Assigned task:
Report all lines of the records that contain "rectangle".

Exercise materials:

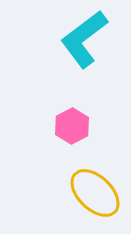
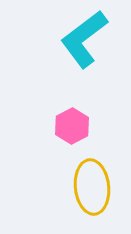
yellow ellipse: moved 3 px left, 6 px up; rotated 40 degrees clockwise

* * *

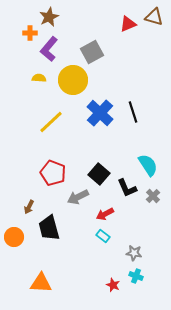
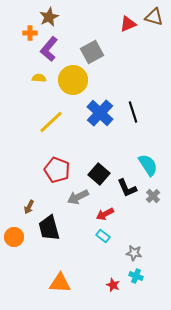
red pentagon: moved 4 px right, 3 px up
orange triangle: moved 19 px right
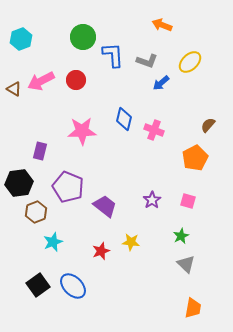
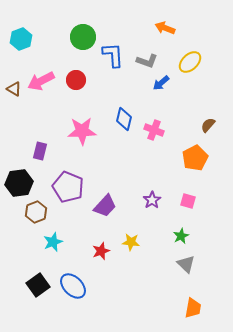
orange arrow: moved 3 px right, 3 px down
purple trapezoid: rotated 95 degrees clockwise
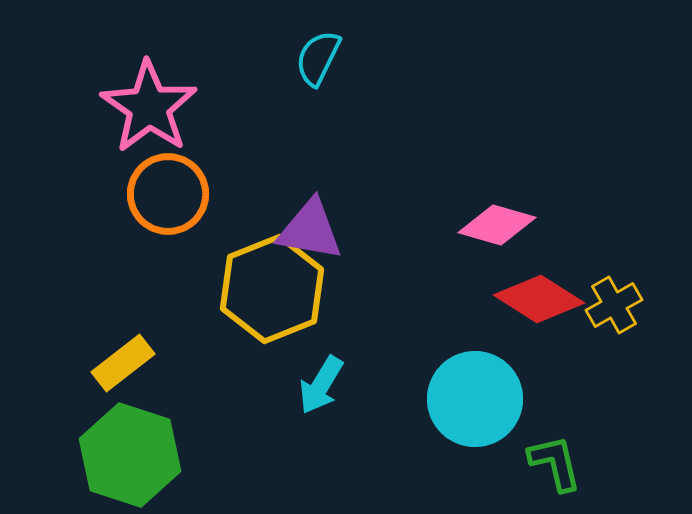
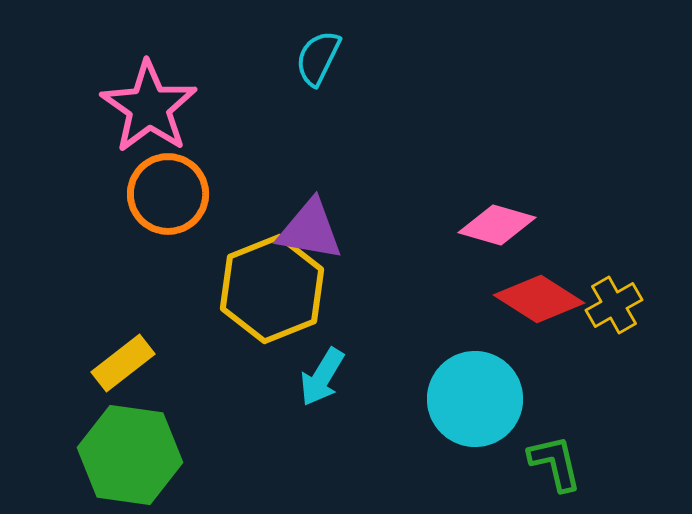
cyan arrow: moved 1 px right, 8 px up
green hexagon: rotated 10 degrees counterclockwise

--

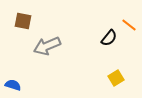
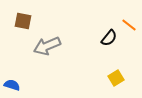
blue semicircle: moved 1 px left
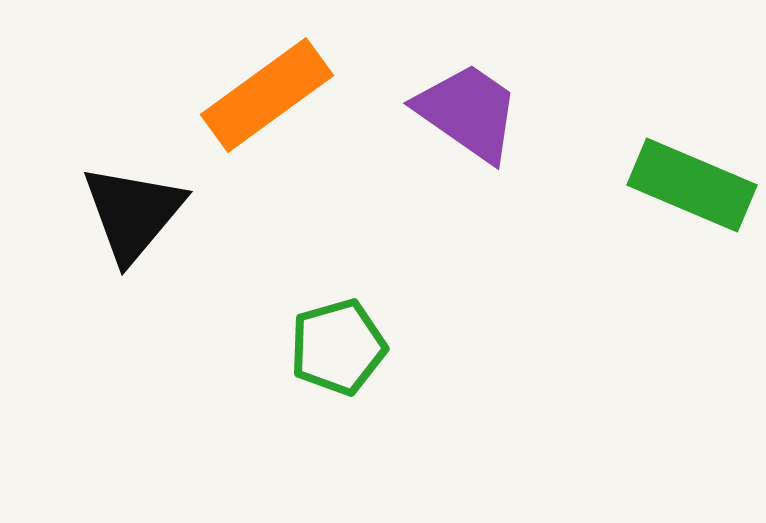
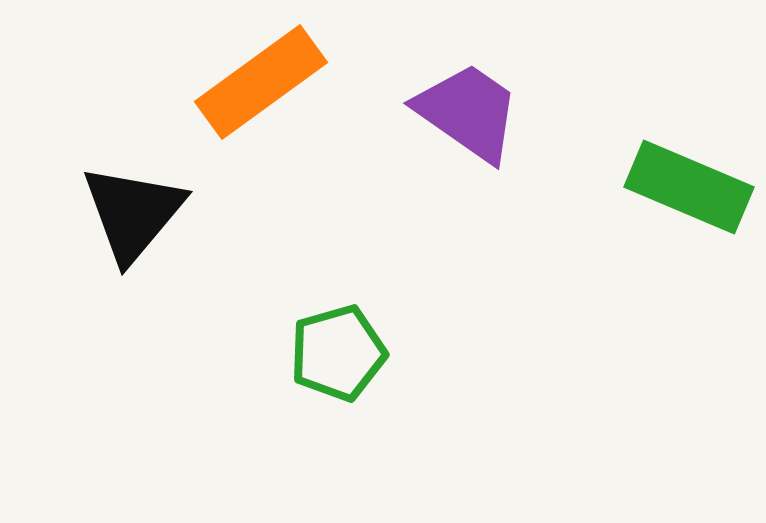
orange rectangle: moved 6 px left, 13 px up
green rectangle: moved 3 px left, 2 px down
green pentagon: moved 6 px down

Expected answer:
orange rectangle: moved 6 px left, 13 px up
green rectangle: moved 3 px left, 2 px down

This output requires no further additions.